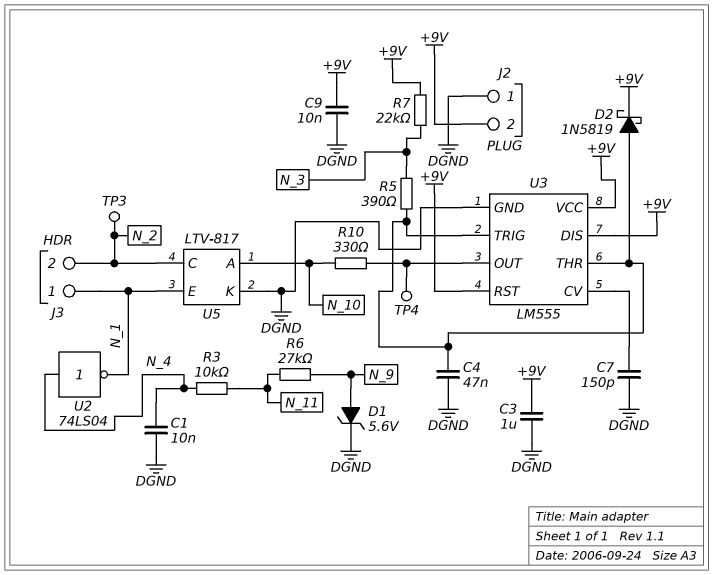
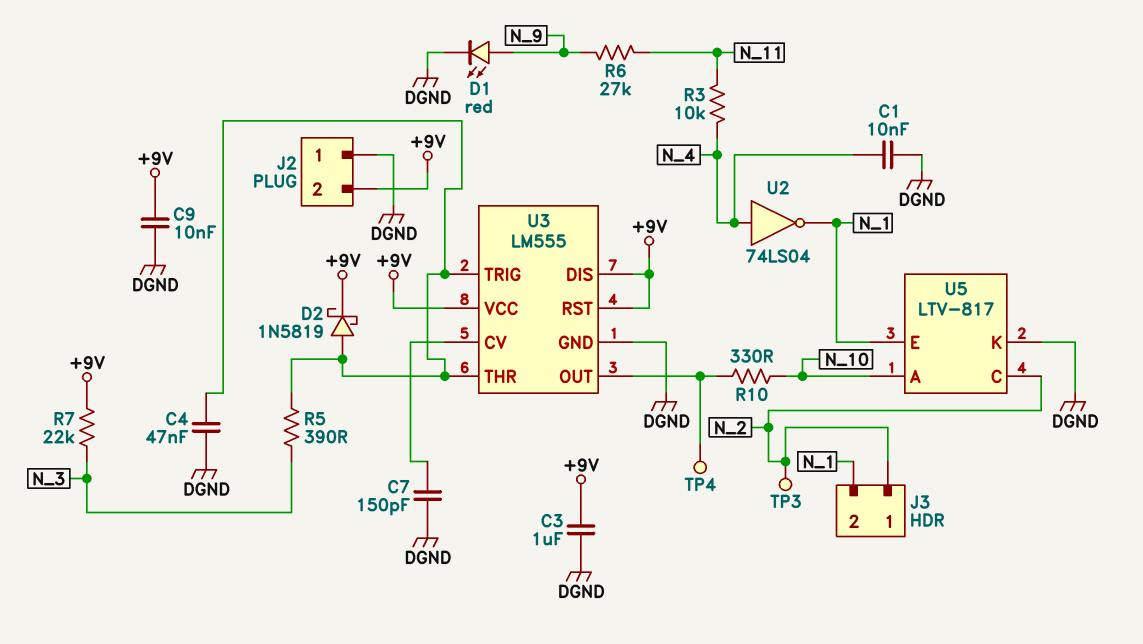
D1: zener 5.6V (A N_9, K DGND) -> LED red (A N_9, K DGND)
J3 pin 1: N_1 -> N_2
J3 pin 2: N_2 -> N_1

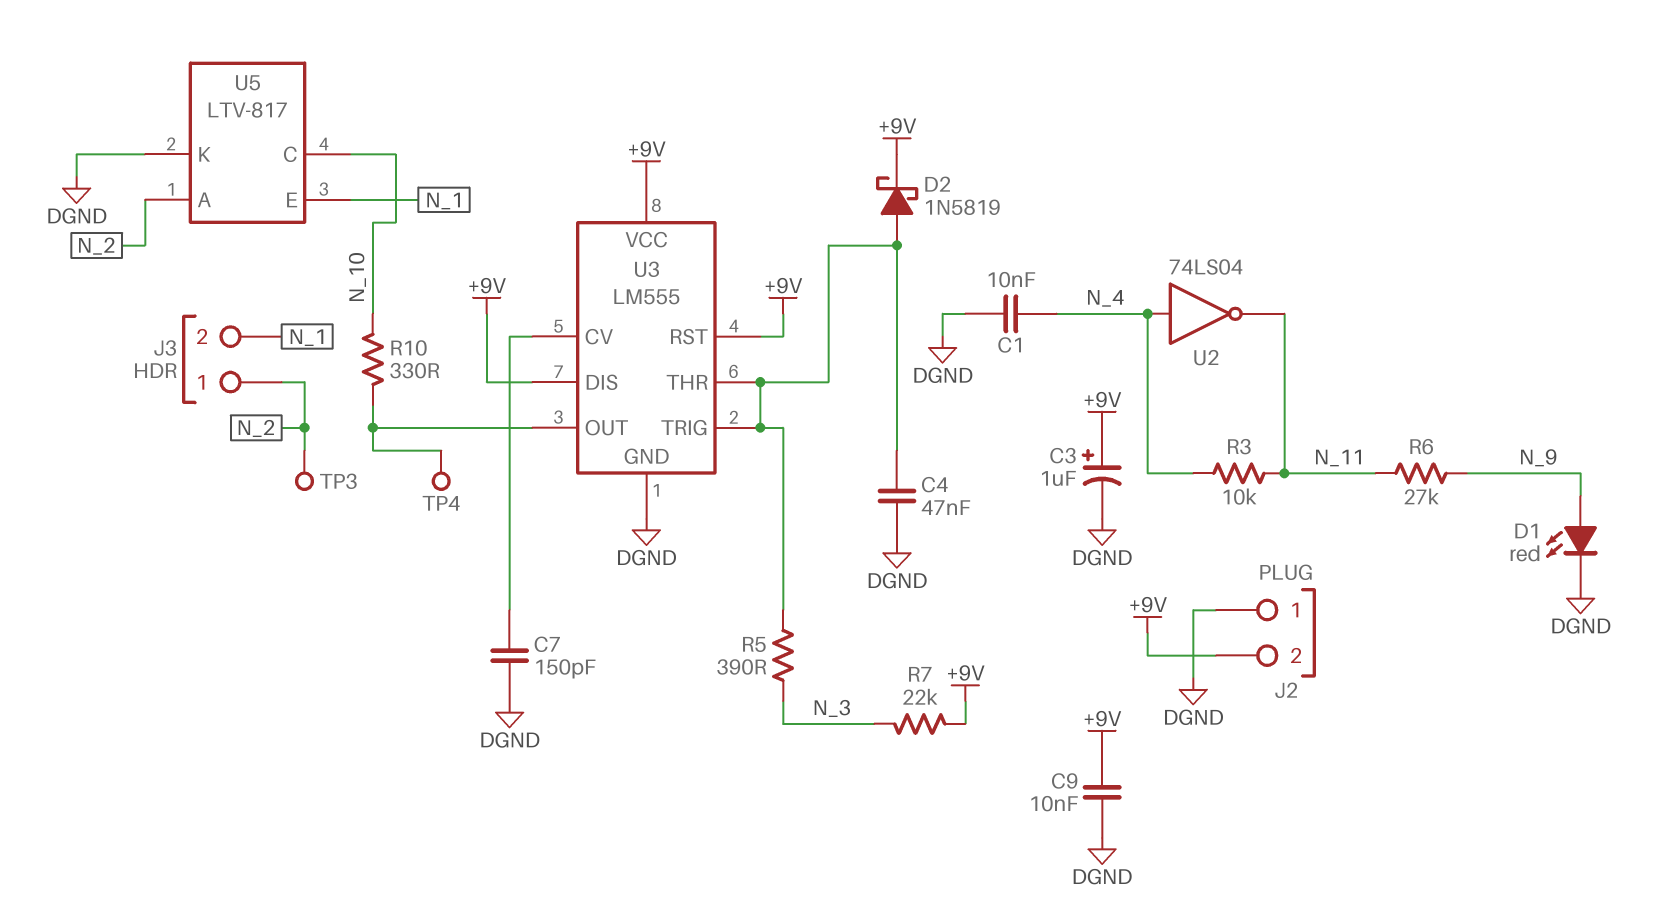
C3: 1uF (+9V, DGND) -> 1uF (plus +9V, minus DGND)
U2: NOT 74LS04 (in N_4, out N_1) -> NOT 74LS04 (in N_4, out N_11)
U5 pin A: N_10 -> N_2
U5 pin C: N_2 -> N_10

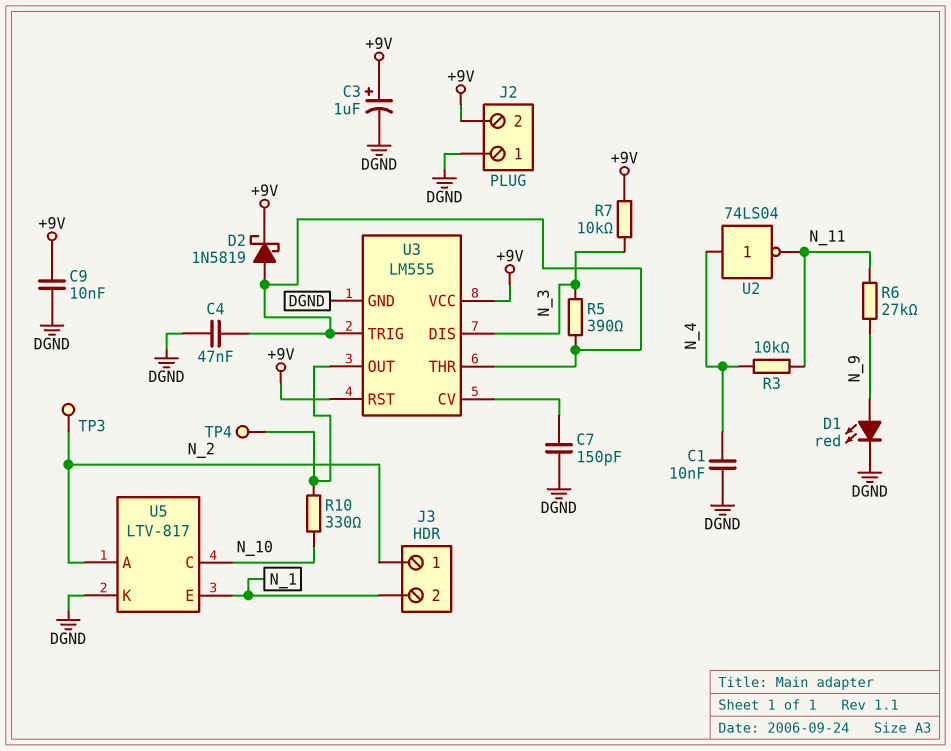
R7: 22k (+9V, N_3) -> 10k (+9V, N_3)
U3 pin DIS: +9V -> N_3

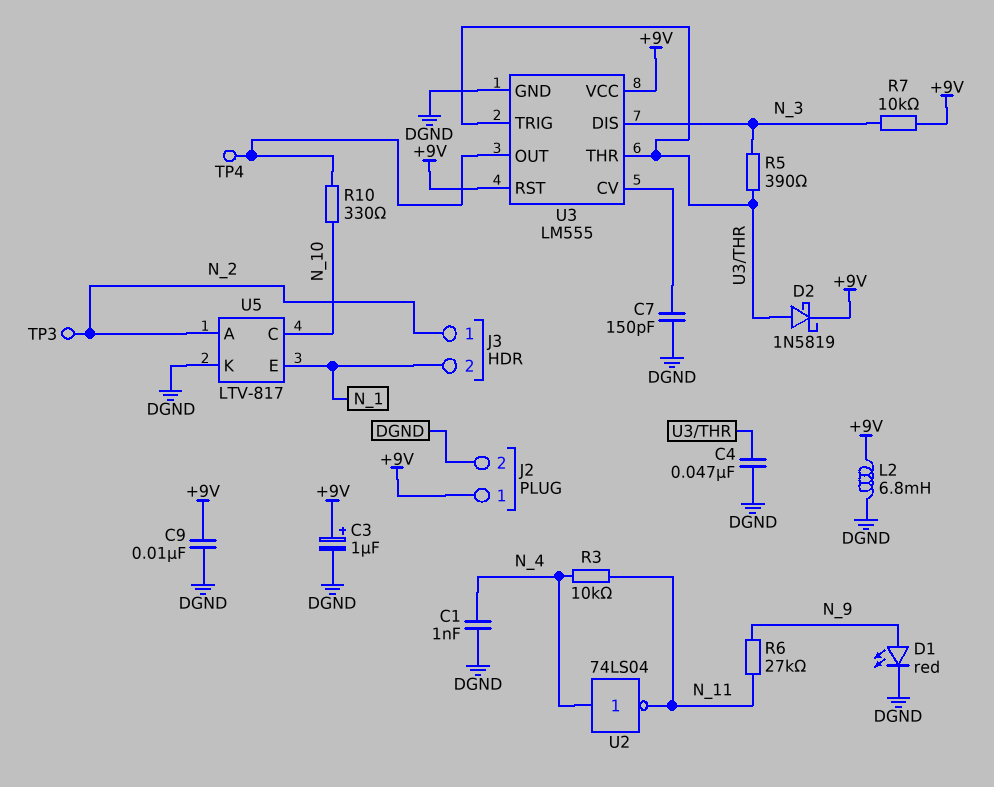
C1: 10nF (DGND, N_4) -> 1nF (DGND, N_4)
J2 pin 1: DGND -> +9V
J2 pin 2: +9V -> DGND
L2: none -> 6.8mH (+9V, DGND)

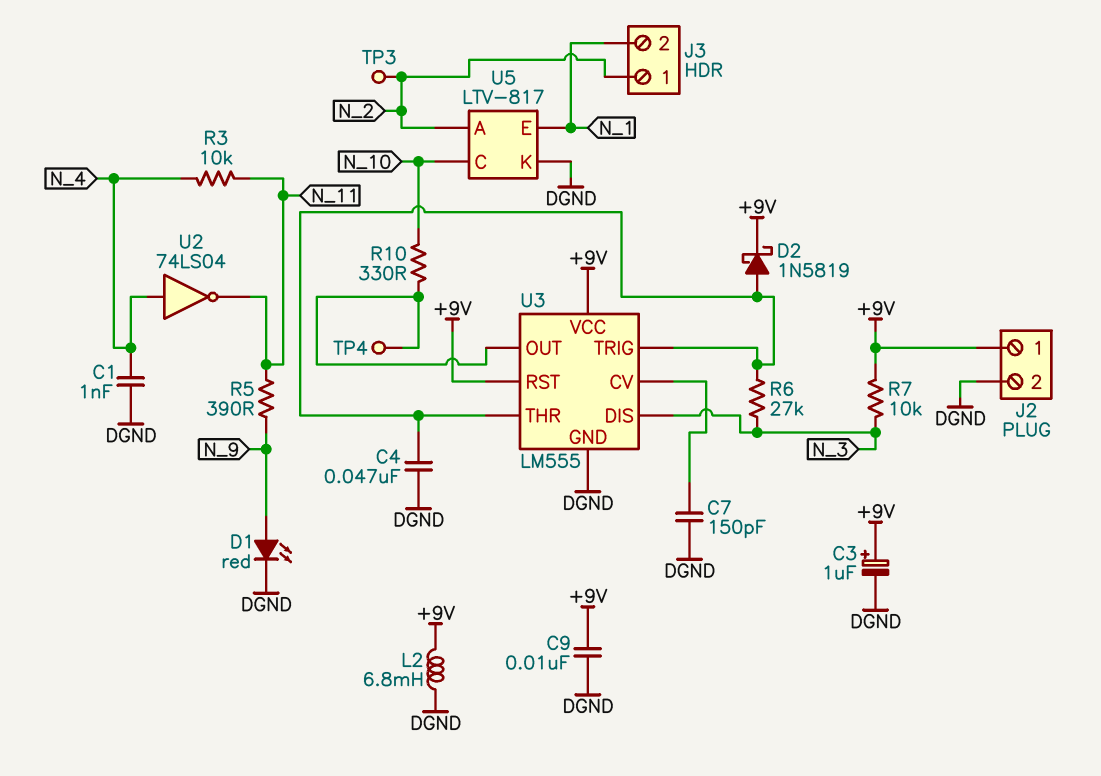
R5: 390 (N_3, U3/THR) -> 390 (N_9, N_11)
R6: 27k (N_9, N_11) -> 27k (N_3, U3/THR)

========================================================================

### TO DO
Wherever the string "DGND" is found in the entries, copy the line it sits in.

### ANSWER FOR THE TASK
D1: zener 5.6V (A N_9, K DGND) -> LED red (A N_9, K DGND)
C3: 1uF (+9V, DGND) -> 1uF (plus +9V, minus DGND)
C1: 10nF (DGND, N_4) -> 1nF (DGND, N_4)
J2 pin 1: DGND -> +9V
J2 pin 2: +9V -> DGND
L2: none -> 6.8mH (+9V, DGND)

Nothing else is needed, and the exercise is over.